## Brief
From the records below, extract only the lines running from the line with "F1: 250mA (+9V, N1) -> 750mA (+9V, N1)" to the line with "T5: PNP (B N6, C", both lines included, reproducing them exactly.

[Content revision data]
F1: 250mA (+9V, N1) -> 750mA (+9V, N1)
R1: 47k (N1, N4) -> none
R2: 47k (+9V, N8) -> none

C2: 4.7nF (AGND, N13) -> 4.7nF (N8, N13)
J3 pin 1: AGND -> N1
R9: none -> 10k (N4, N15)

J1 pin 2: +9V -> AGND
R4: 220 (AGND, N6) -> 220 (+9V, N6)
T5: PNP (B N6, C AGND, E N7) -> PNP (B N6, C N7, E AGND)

* * *

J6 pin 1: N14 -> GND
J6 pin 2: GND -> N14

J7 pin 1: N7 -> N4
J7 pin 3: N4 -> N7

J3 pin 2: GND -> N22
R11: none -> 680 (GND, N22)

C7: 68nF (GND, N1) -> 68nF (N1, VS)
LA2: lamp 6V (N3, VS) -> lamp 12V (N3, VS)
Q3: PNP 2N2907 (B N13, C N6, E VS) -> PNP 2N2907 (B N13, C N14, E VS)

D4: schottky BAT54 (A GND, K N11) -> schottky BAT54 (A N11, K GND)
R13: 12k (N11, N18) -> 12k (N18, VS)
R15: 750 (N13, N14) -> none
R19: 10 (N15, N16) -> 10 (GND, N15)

## Task result
F1: 250mA (+9V, N1) -> 750mA (+9V, N1)
R1: 47k (N1, N4) -> none
R2: 47k (+9V, N8) -> none

C2: 4.7nF (AGND, N13) -> 4.7nF (N8, N13)
J3 pin 1: AGND -> N1
R9: none -> 10k (N4, N15)

J1 pin 2: +9V -> AGND
R4: 220 (AGND, N6) -> 220 (+9V, N6)
T5: PNP (B N6, C AGND, E N7) -> PNP (B N6, C N7, E AGND)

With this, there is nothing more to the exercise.